Stored dataset items

--- START ---

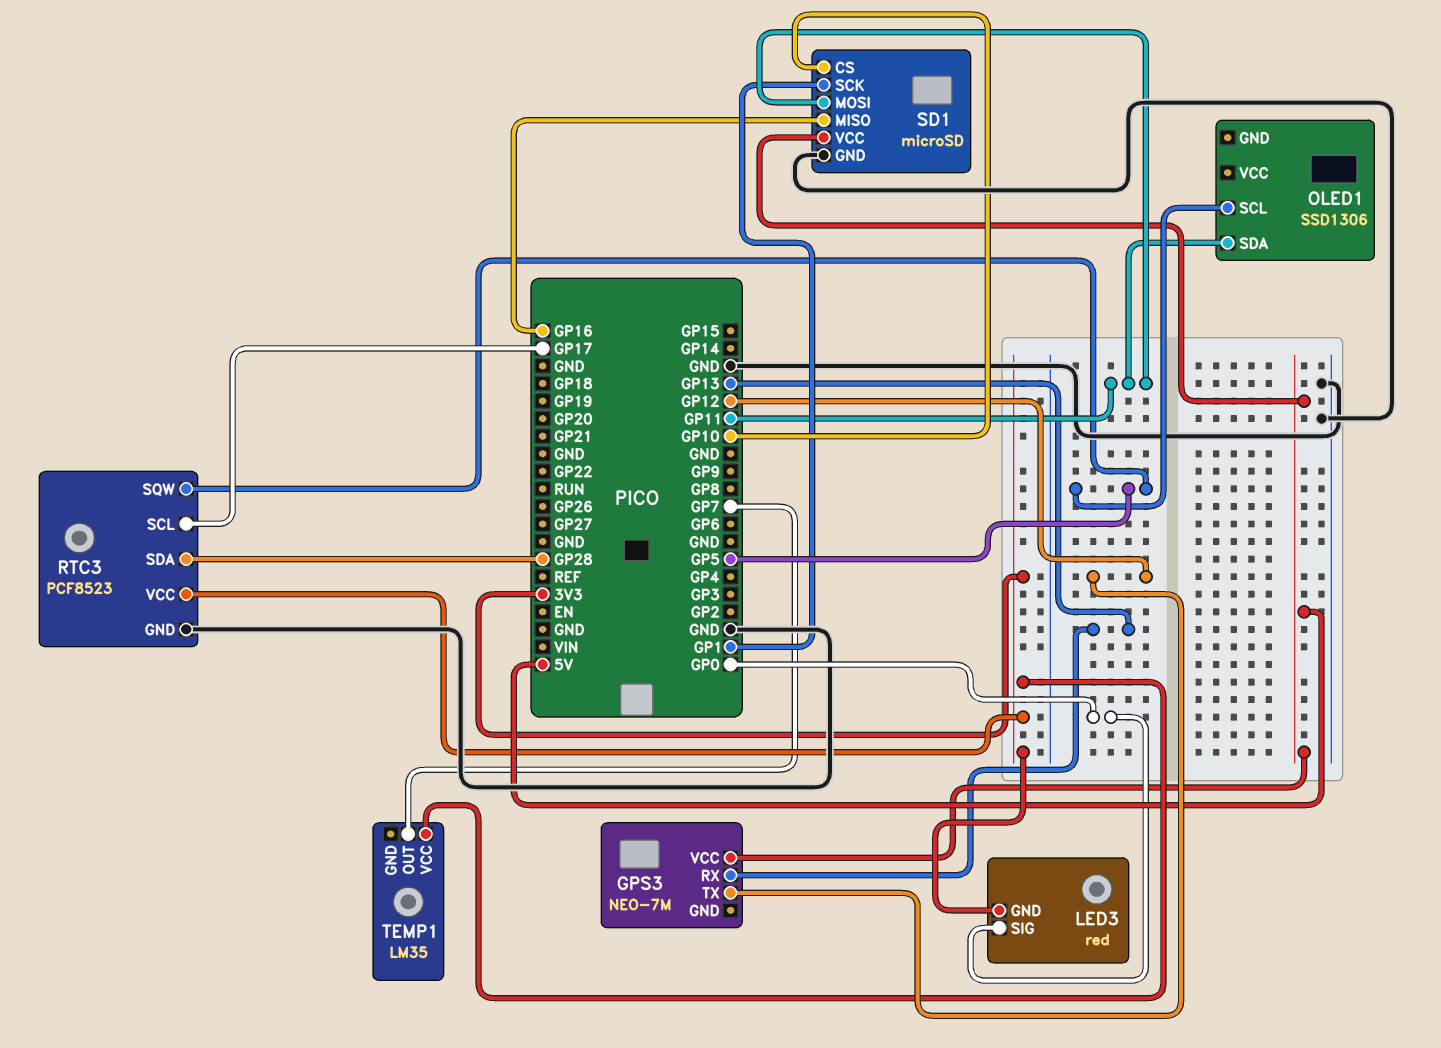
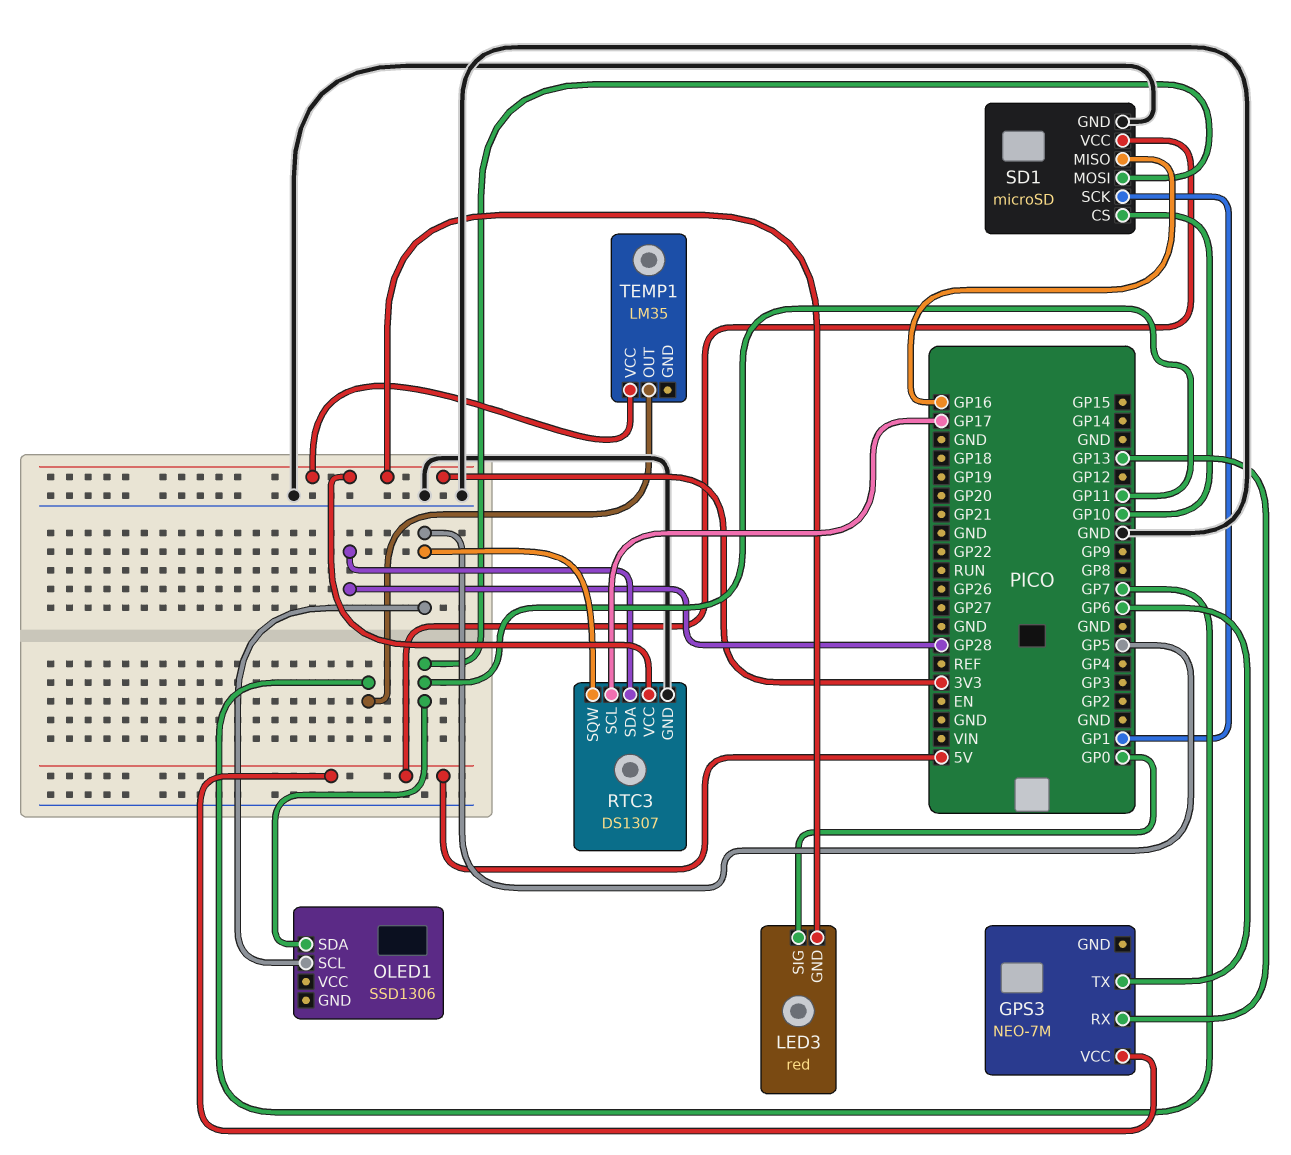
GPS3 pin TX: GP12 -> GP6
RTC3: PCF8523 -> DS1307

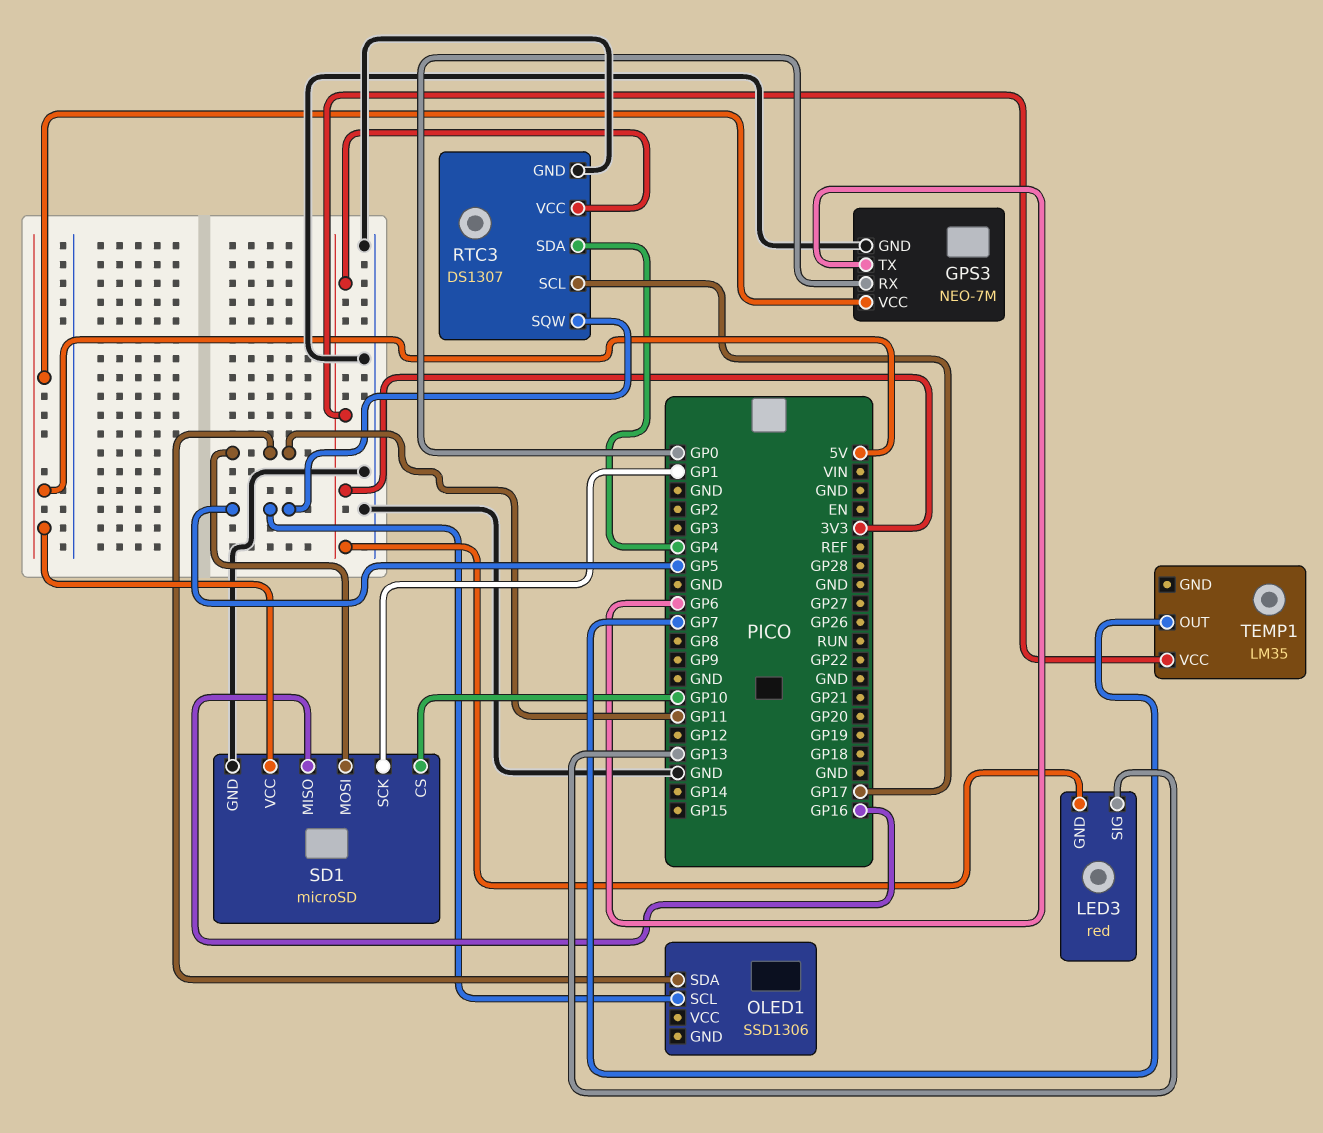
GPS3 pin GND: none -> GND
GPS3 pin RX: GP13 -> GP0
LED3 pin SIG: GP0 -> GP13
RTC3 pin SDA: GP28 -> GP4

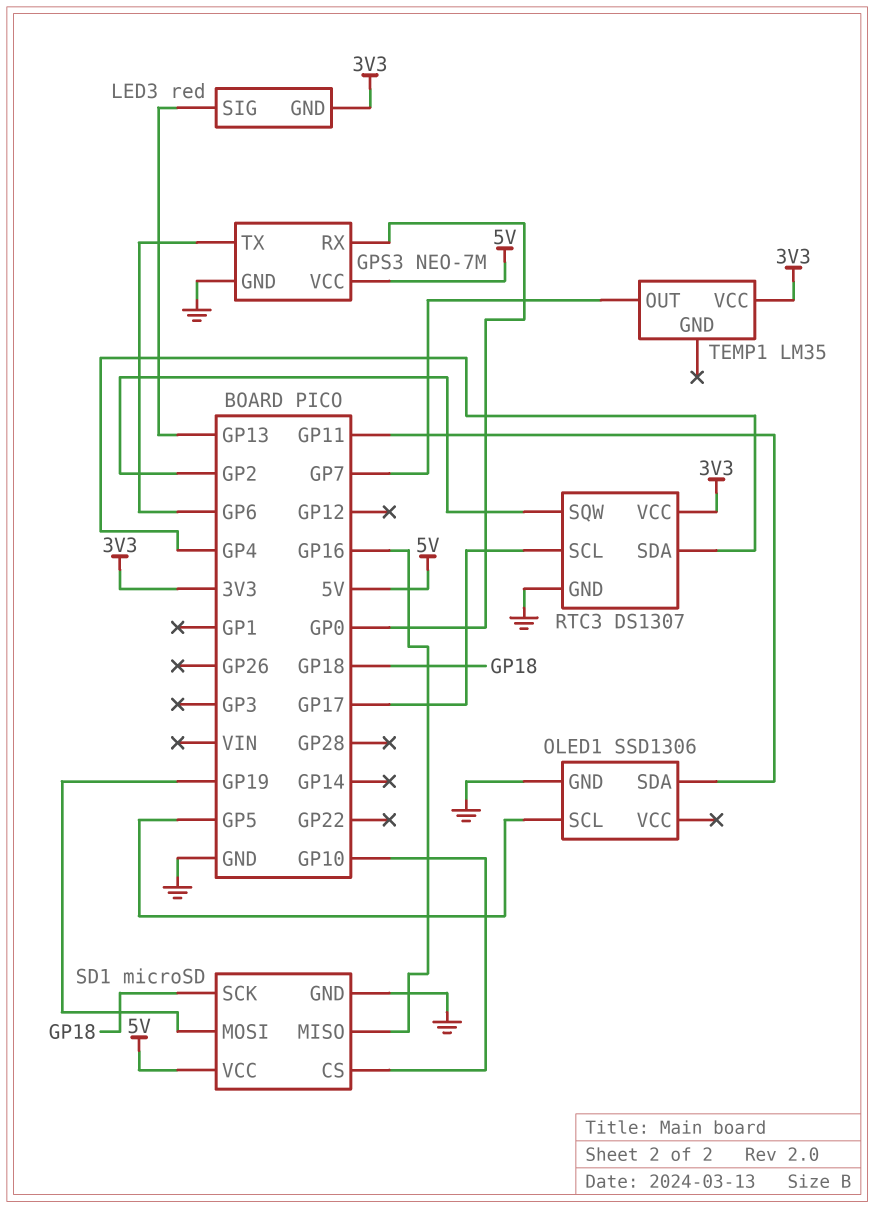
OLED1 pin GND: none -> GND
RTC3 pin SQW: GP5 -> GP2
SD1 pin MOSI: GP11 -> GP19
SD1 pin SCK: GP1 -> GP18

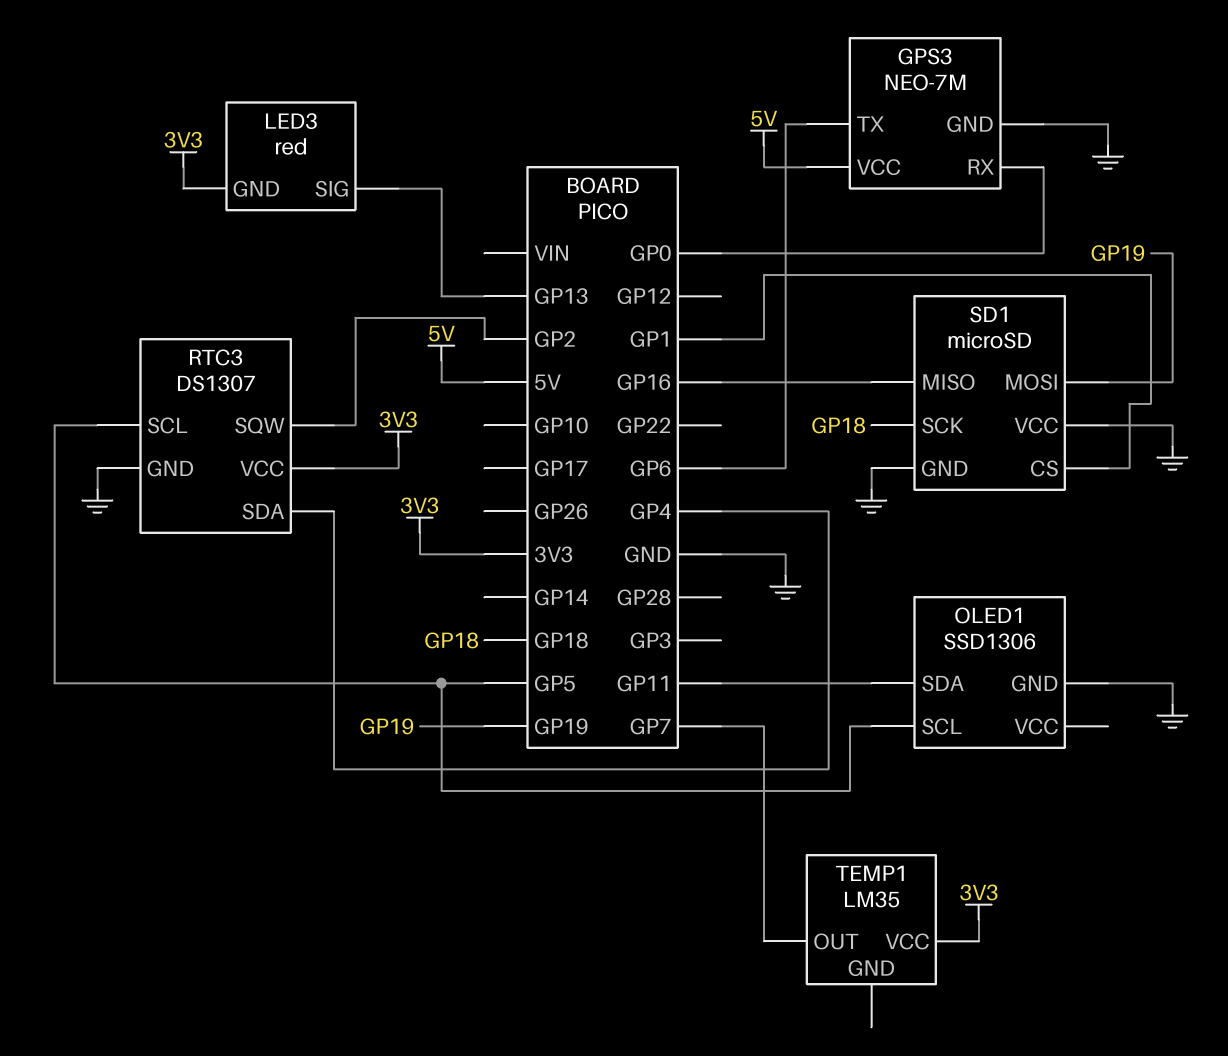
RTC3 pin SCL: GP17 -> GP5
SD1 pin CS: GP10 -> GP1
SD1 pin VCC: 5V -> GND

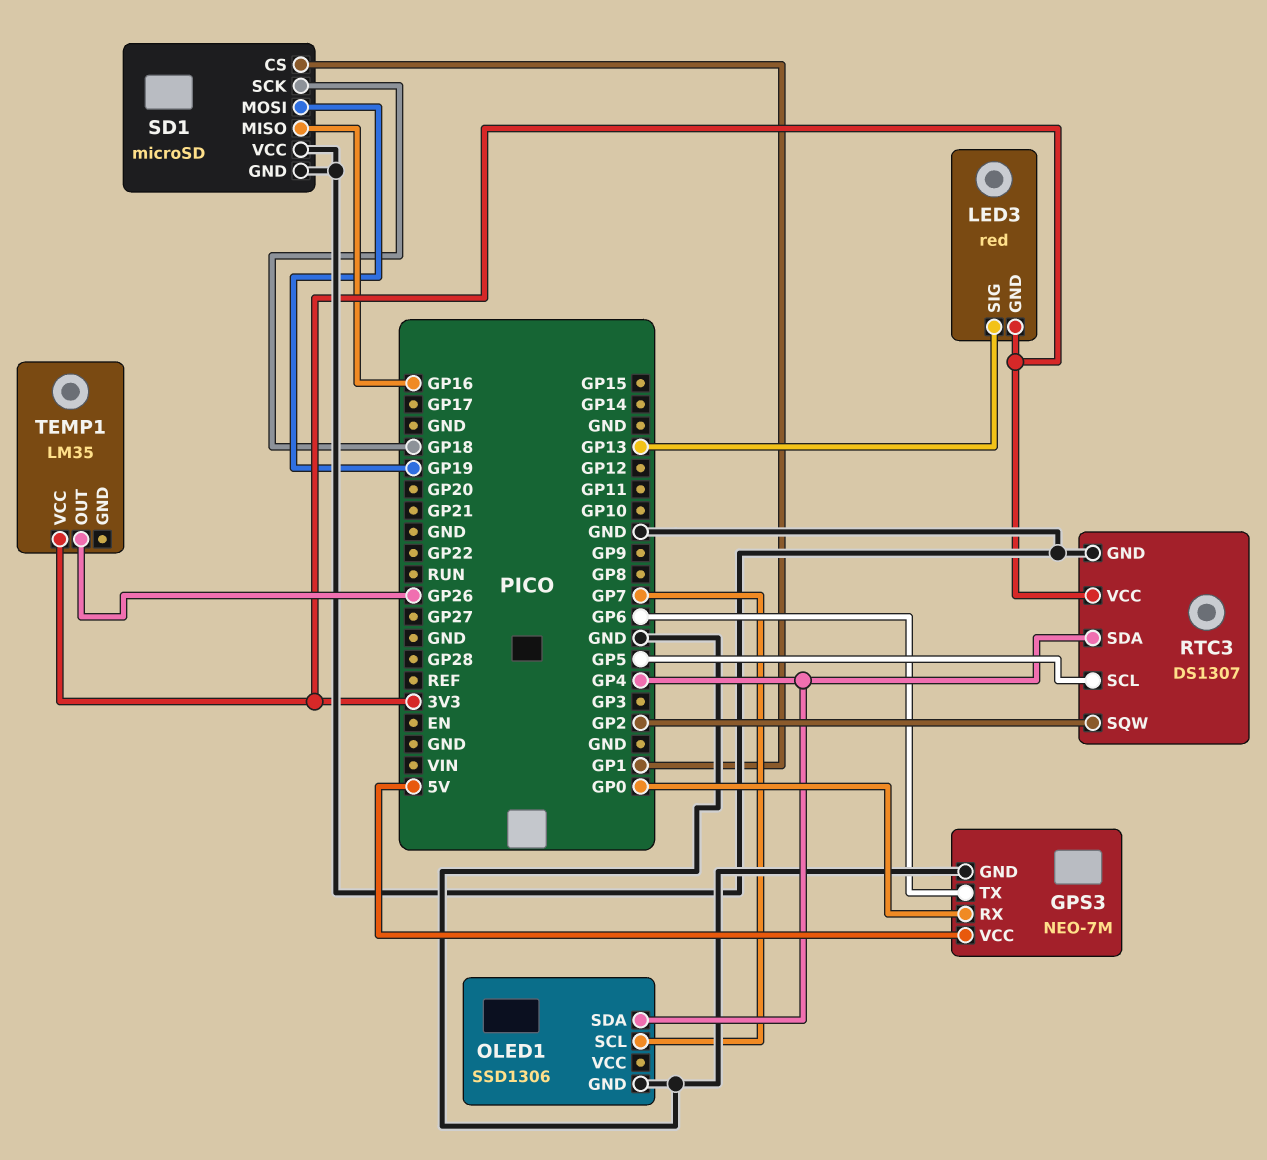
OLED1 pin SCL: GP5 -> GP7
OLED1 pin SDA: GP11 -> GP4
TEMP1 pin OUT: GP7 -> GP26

--- END ---

Problem description: Return only the lines running from the line with "OLED1 pin SCL: GP5 -> GP7" to the last line of the records, both included, exactly as written.

Exercise output:
OLED1 pin SCL: GP5 -> GP7
OLED1 pin SDA: GP11 -> GP4
TEMP1 pin OUT: GP7 -> GP26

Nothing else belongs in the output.